▸ WORK TASK: Type out the records again, exactly as they are.

▸ MATERIALS PROVIDED:
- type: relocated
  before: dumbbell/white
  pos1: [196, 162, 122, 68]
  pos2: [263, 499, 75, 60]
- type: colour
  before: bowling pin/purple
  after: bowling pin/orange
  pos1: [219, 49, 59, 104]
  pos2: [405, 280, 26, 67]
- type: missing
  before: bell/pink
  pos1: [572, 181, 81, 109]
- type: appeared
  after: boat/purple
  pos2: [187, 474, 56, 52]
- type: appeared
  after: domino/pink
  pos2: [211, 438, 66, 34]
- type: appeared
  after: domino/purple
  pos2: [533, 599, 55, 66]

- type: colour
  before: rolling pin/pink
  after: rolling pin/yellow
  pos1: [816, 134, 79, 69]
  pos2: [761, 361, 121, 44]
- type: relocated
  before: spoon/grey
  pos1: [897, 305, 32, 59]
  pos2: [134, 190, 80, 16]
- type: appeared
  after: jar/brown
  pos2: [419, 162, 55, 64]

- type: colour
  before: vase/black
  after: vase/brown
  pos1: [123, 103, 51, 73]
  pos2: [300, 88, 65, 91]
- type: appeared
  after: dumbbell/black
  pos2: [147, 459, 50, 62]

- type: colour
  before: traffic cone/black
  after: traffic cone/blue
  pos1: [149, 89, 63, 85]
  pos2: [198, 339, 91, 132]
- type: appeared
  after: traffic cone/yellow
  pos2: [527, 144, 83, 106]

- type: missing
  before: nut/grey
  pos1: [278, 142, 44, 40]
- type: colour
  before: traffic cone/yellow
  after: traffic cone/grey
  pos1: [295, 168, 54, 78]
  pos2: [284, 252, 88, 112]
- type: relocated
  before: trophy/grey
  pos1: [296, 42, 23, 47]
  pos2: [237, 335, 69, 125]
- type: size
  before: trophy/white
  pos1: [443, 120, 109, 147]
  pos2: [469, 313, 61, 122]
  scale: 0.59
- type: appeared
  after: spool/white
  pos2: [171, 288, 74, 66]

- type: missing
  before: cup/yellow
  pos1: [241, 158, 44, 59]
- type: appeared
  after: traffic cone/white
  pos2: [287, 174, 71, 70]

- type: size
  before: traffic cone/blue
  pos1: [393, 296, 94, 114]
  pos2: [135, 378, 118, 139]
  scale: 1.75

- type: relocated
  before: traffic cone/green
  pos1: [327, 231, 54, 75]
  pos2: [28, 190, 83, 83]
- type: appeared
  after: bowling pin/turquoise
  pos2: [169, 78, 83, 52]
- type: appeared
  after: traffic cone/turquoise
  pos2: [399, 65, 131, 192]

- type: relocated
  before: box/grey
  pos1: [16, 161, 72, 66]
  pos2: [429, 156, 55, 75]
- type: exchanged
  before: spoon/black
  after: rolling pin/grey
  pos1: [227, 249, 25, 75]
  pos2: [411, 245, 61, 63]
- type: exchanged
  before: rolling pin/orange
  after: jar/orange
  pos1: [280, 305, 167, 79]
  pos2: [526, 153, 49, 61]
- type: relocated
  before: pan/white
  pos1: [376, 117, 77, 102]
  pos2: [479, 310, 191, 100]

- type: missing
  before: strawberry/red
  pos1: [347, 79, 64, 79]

▸ FINAL ANSWER:
- type: relocated
  before: dumbbell/white
  pos1: [196, 162, 122, 68]
  pos2: [263, 499, 75, 60]
- type: colour
  before: bowling pin/purple
  after: bowling pin/orange
  pos1: [219, 49, 59, 104]
  pos2: [405, 280, 26, 67]
- type: missing
  before: bell/pink
  pos1: [572, 181, 81, 109]
- type: appeared
  after: boat/purple
  pos2: [187, 474, 56, 52]
- type: appeared
  after: domino/pink
  pos2: [211, 438, 66, 34]
- type: appeared
  after: domino/purple
  pos2: [533, 599, 55, 66]

- type: colour
  before: rolling pin/pink
  after: rolling pin/yellow
  pos1: [816, 134, 79, 69]
  pos2: [761, 361, 121, 44]
- type: relocated
  before: spoon/grey
  pos1: [897, 305, 32, 59]
  pos2: [134, 190, 80, 16]
- type: appeared
  after: jar/brown
  pos2: [419, 162, 55, 64]

- type: colour
  before: vase/black
  after: vase/brown
  pos1: [123, 103, 51, 73]
  pos2: [300, 88, 65, 91]
- type: appeared
  after: dumbbell/black
  pos2: [147, 459, 50, 62]

- type: colour
  before: traffic cone/black
  after: traffic cone/blue
  pos1: [149, 89, 63, 85]
  pos2: [198, 339, 91, 132]
- type: appeared
  after: traffic cone/yellow
  pos2: [527, 144, 83, 106]

- type: missing
  before: nut/grey
  pos1: [278, 142, 44, 40]
- type: colour
  before: traffic cone/yellow
  after: traffic cone/grey
  pos1: [295, 168, 54, 78]
  pos2: [284, 252, 88, 112]
- type: relocated
  before: trophy/grey
  pos1: [296, 42, 23, 47]
  pos2: [237, 335, 69, 125]
- type: size
  before: trophy/white
  pos1: [443, 120, 109, 147]
  pos2: [469, 313, 61, 122]
  scale: 0.59
- type: appeared
  after: spool/white
  pos2: [171, 288, 74, 66]

- type: missing
  before: cup/yellow
  pos1: [241, 158, 44, 59]
- type: appeared
  after: traffic cone/white
  pos2: [287, 174, 71, 70]

- type: size
  before: traffic cone/blue
  pos1: [393, 296, 94, 114]
  pos2: [135, 378, 118, 139]
  scale: 1.75

- type: relocated
  before: traffic cone/green
  pos1: [327, 231, 54, 75]
  pos2: [28, 190, 83, 83]
- type: appeared
  after: bowling pin/turquoise
  pos2: [169, 78, 83, 52]
- type: appeared
  after: traffic cone/turquoise
  pos2: [399, 65, 131, 192]

- type: relocated
  before: box/grey
  pos1: [16, 161, 72, 66]
  pos2: [429, 156, 55, 75]
- type: exchanged
  before: spoon/black
  after: rolling pin/grey
  pos1: [227, 249, 25, 75]
  pos2: [411, 245, 61, 63]
- type: exchanged
  before: rolling pin/orange
  after: jar/orange
  pos1: [280, 305, 167, 79]
  pos2: [526, 153, 49, 61]
- type: relocated
  before: pan/white
  pos1: [376, 117, 77, 102]
  pos2: [479, 310, 191, 100]

- type: missing
  before: strawberry/red
  pos1: [347, 79, 64, 79]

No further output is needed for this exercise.